Prompt —
In the entries below, find the line with "red cube [118,97,174,153]" and the line with "green ruler [383,49,453,144]". Return those two lines and all lines between them, exactly.

Material for this exercise —
◆ ◆ ◆ ◆ ◆

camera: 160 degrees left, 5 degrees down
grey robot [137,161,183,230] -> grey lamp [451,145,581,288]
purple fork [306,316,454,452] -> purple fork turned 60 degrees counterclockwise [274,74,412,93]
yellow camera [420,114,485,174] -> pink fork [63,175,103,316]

◆ ◆ ◆ ◆ ◆

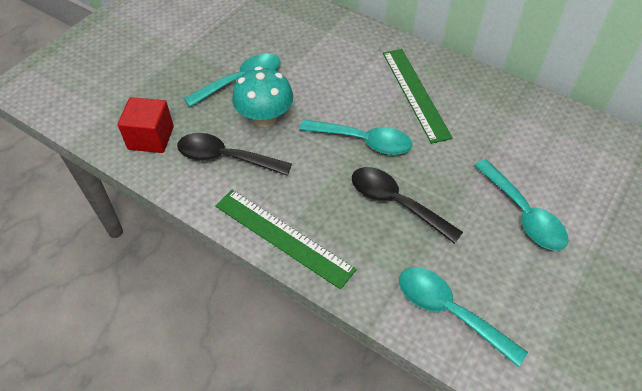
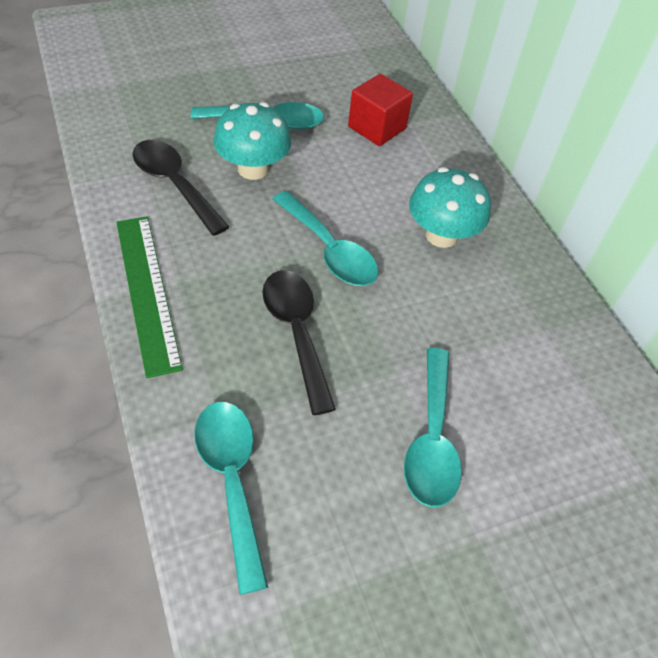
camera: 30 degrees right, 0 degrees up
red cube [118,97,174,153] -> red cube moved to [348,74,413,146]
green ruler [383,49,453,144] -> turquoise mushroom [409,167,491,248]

◆ ◆ ◆ ◆ ◆

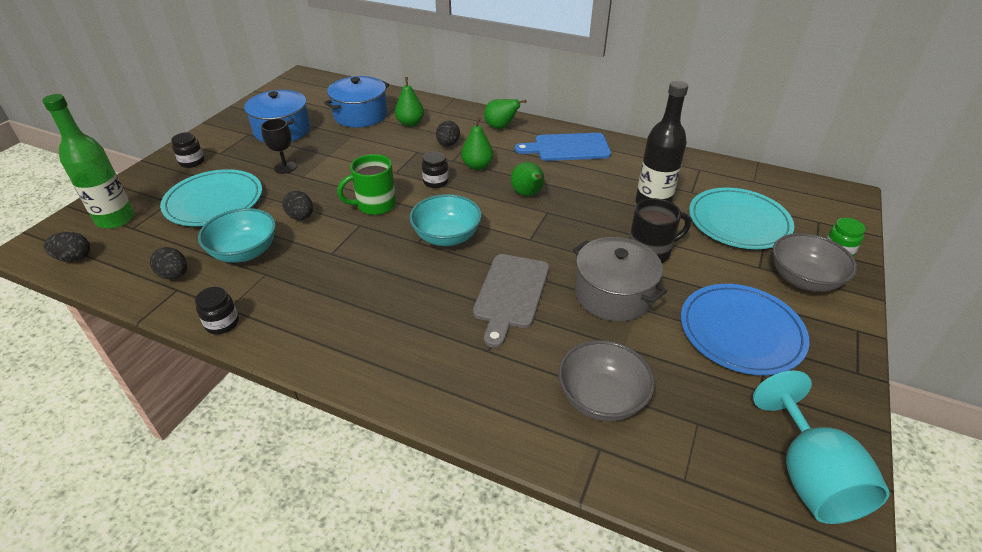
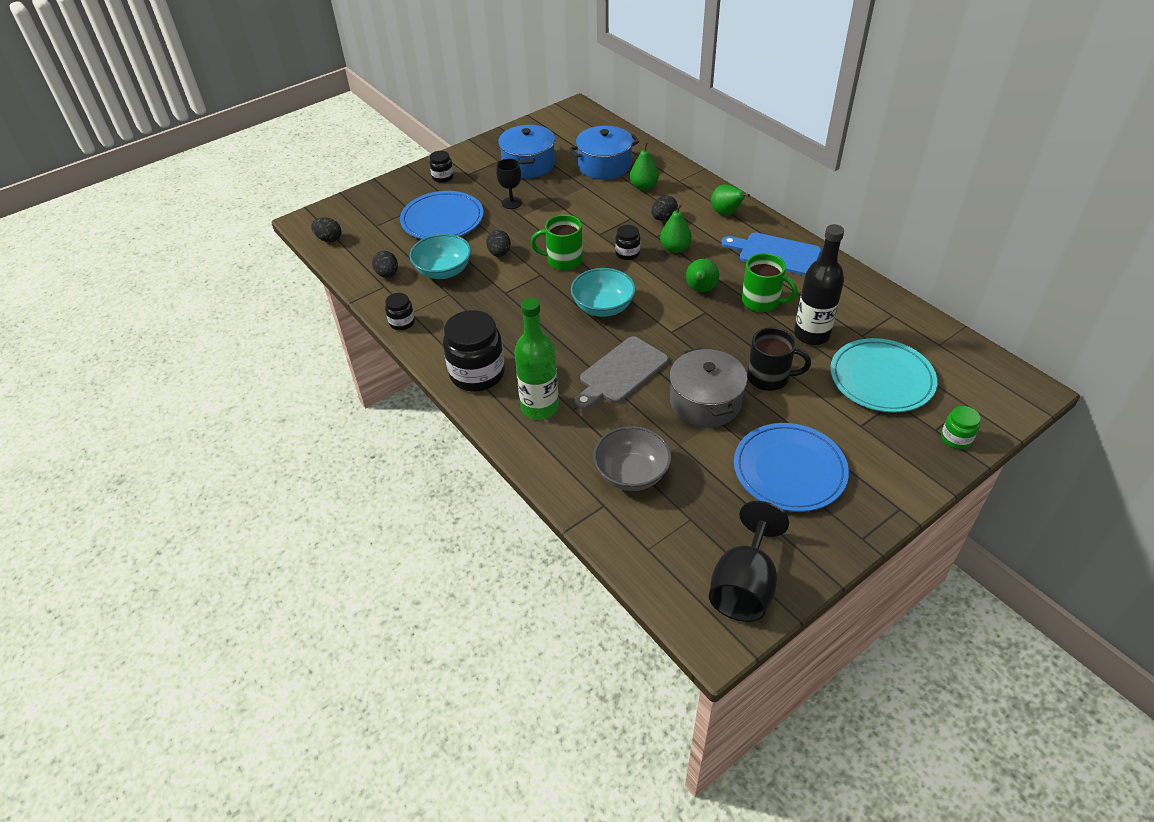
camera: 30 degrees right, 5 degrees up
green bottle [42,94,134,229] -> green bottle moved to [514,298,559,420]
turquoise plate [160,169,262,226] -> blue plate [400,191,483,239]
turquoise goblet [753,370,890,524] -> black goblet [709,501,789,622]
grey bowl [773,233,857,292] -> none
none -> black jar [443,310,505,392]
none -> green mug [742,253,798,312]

◆ ◆ ◆ ◆ ◆

Solved exercise —
red cube [118,97,174,153] -> red cube moved to [348,74,413,146]
green ruler [383,49,453,144] -> turquoise mushroom [409,167,491,248]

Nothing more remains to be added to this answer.